What is being asked →
The reply to the records below should contain exactly the lines from the line with "lime brick B6" through the line with "purple tile E6 level", and nothing besides.

Entries supplied →
───
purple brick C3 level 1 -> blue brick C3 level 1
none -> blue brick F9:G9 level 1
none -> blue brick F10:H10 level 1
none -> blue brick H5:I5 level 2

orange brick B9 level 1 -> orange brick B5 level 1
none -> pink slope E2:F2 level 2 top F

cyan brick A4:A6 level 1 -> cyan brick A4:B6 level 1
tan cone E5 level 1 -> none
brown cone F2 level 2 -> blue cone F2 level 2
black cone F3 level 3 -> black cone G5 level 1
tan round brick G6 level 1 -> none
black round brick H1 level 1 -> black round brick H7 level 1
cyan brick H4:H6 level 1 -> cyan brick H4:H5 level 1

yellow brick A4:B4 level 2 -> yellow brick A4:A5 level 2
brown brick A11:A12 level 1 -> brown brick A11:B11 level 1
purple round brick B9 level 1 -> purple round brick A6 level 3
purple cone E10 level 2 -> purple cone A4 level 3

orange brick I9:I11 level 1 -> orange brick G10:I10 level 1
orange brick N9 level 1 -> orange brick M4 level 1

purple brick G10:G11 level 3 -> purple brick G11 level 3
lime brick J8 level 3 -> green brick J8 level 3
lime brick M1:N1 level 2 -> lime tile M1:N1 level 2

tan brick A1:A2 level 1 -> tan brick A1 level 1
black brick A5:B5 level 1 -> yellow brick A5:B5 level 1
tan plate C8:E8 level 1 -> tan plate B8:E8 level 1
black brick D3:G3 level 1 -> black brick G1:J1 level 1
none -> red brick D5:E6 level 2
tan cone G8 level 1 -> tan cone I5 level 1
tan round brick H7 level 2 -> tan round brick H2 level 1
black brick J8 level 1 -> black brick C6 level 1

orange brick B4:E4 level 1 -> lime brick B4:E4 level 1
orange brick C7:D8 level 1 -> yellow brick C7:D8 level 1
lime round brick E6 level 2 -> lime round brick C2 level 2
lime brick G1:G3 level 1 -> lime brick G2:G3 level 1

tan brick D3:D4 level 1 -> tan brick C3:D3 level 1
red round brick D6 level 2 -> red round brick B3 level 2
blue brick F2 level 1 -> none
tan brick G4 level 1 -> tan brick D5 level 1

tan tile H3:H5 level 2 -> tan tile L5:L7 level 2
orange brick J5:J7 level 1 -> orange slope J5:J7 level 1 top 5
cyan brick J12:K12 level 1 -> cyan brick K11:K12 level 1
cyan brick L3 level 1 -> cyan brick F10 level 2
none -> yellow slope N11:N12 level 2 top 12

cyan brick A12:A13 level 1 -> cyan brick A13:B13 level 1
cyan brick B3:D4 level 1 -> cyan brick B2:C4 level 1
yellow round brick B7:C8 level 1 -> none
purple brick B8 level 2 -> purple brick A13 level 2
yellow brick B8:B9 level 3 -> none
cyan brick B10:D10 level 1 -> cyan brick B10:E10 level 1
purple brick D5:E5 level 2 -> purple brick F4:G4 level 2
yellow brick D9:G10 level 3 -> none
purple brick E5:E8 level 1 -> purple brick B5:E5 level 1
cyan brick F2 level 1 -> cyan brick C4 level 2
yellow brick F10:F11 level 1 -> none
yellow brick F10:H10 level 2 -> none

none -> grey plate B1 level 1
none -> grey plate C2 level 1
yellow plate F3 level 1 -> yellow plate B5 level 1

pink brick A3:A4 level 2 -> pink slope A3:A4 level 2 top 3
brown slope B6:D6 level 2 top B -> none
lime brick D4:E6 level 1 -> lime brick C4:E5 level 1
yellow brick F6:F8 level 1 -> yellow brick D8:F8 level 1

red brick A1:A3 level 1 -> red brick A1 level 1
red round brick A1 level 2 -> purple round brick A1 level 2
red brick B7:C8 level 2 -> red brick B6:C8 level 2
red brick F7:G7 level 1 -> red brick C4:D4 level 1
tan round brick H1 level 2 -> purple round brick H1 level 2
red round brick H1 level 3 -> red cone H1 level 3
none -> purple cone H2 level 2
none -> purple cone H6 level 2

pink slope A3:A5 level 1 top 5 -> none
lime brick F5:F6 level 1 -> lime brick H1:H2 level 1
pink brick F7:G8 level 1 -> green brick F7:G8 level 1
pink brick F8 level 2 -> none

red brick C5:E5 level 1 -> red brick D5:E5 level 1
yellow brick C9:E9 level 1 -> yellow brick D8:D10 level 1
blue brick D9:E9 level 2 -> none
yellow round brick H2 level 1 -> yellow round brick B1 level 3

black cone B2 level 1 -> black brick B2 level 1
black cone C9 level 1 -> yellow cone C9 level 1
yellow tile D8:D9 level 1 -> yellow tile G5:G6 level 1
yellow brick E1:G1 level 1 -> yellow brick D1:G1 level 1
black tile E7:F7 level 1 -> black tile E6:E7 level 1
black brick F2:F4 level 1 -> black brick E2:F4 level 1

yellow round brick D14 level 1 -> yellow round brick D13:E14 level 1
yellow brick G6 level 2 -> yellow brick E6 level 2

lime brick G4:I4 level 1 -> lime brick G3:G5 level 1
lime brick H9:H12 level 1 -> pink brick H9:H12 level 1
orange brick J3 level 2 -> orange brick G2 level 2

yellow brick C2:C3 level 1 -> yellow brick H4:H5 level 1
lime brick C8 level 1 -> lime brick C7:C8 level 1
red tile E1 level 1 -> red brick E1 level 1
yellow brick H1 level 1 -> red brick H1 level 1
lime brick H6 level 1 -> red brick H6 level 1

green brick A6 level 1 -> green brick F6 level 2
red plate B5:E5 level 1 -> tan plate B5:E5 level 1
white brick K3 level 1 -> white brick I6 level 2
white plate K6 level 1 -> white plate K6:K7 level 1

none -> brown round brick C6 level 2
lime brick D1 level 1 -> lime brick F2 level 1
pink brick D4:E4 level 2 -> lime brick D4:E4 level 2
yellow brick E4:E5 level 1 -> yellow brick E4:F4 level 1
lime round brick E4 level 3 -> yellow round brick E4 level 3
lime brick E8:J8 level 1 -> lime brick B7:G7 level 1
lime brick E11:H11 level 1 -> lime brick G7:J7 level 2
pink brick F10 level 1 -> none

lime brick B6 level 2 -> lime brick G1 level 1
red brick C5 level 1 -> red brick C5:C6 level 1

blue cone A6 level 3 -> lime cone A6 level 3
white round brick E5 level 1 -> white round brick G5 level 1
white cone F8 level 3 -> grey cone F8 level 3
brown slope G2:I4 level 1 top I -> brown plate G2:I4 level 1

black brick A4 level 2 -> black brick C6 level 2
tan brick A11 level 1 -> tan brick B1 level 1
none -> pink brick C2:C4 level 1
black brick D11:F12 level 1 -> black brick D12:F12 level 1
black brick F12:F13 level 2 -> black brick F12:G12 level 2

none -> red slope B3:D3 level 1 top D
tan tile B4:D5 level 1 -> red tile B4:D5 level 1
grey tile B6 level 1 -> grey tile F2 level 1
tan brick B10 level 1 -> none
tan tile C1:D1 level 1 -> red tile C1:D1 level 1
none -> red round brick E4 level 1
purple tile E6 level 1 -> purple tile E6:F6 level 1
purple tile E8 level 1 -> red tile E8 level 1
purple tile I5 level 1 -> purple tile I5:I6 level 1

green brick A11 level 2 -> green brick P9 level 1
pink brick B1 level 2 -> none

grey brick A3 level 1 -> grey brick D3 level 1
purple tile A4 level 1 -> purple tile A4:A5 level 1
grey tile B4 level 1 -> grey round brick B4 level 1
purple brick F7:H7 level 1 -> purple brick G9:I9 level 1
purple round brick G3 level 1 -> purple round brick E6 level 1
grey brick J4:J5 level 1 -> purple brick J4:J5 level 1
───
Response to this task →
lime brick B6 level 2 -> lime brick G1 level 1
red brick C5 level 1 -> red brick C5:C6 level 1

blue cone A6 level 3 -> lime cone A6 level 3
white round brick E5 level 1 -> white round brick G5 level 1
white cone F8 level 3 -> grey cone F8 level 3
brown slope G2:I4 level 1 top I -> brown plate G2:I4 level 1

black brick A4 level 2 -> black brick C6 level 2
tan brick A11 level 1 -> tan brick B1 level 1
none -> pink brick C2:C4 level 1
black brick D11:F12 level 1 -> black brick D12:F12 level 1
black brick F12:F13 level 2 -> black brick F12:G12 level 2

none -> red slope B3:D3 level 1 top D
tan tile B4:D5 level 1 -> red tile B4:D5 level 1
grey tile B6 level 1 -> grey tile F2 level 1
tan brick B10 level 1 -> none
tan tile C1:D1 level 1 -> red tile C1:D1 level 1
none -> red round brick E4 level 1
purple tile E6 level 1 -> purple tile E6:F6 level 1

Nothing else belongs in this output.